GOAL OF THE EXERCISE
The copy you return must match the listing word for word and carry no pictures.

MATERIAL PROVIDED
* * * * *

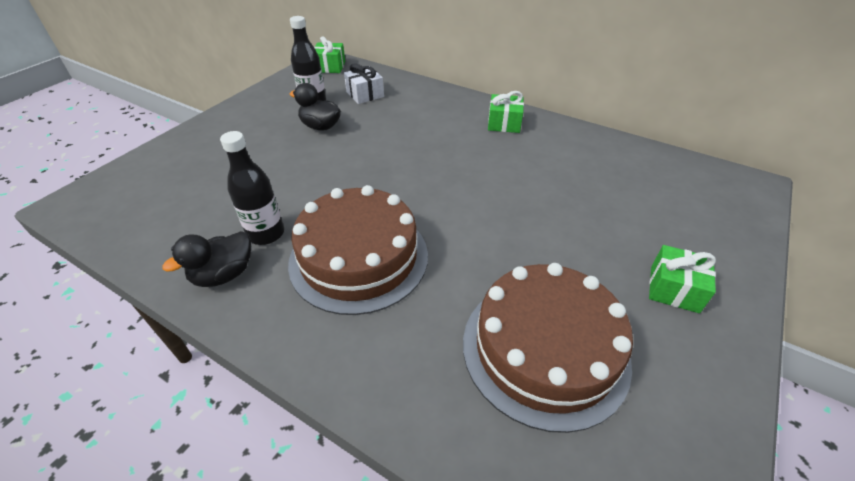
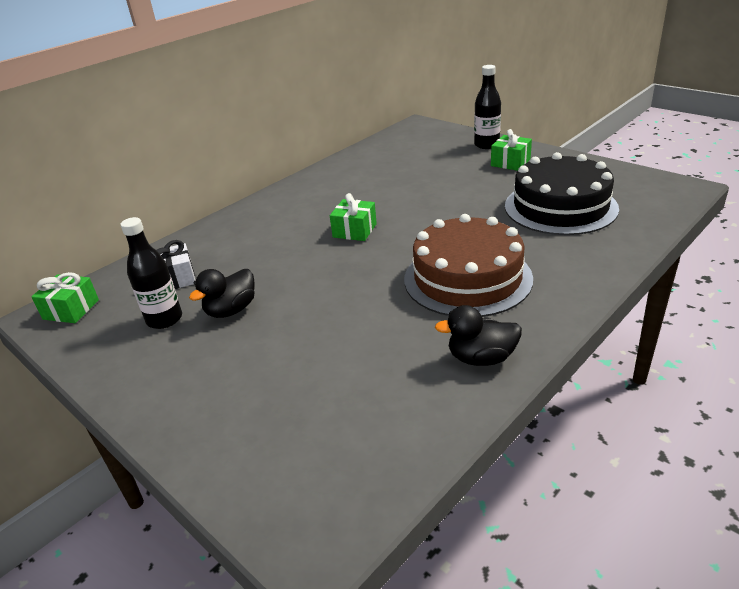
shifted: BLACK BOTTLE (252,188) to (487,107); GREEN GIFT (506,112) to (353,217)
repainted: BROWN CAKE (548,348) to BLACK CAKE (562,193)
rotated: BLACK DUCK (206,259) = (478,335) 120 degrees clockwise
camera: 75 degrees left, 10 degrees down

* * * * *

ANSWER BELOW
shifted: BLACK BOTTLE (252,188) to (487,107); GREEN GIFT (506,112) to (353,217)
repainted: BROWN CAKE (548,348) to BLACK CAKE (562,193)
rotated: BLACK DUCK (206,259) = (478,335) 120 degrees clockwise
camera: 75 degrees left, 10 degrees down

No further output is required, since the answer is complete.